_WHAT TO PRODUCE:_
Reproduce each line from the first in the data through the line that contains "R1: none -> 56k (BUF, VC)" exactly; give nothing else.

Itemized modification records:
* * * * * * * * *
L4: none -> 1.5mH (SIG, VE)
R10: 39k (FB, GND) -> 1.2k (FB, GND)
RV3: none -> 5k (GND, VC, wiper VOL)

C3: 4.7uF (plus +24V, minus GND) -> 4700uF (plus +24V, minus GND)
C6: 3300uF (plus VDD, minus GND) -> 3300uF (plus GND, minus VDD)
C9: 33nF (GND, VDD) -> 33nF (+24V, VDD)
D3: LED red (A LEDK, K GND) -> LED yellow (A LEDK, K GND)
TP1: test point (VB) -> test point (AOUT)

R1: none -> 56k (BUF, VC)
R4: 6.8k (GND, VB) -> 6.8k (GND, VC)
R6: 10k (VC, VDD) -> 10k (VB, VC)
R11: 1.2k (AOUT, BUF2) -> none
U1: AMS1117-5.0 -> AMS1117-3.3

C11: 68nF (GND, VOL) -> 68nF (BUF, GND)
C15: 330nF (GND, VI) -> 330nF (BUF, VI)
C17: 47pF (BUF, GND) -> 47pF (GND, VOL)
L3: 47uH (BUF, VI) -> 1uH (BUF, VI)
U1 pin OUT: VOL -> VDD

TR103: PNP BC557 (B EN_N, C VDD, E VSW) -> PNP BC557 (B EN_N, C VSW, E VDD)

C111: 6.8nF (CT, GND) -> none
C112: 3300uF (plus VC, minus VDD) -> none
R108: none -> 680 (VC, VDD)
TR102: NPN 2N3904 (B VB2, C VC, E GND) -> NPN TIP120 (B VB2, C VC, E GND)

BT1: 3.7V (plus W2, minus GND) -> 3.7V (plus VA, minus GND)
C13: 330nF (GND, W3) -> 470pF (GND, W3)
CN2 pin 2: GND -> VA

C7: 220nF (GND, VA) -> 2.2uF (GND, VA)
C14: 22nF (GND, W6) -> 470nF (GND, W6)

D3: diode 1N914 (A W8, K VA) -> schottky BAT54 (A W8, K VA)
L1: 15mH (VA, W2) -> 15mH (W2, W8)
* * * * * * * * *
_YOUR SOLUTION:_
L4: none -> 1.5mH (SIG, VE)
R10: 39k (FB, GND) -> 1.2k (FB, GND)
RV3: none -> 5k (GND, VC, wiper VOL)

C3: 4.7uF (plus +24V, minus GND) -> 4700uF (plus +24V, minus GND)
C6: 3300uF (plus VDD, minus GND) -> 3300uF (plus GND, minus VDD)
C9: 33nF (GND, VDD) -> 33nF (+24V, VDD)
D3: LED red (A LEDK, K GND) -> LED yellow (A LEDK, K GND)
TP1: test point (VB) -> test point (AOUT)

R1: none -> 56k (BUF, VC)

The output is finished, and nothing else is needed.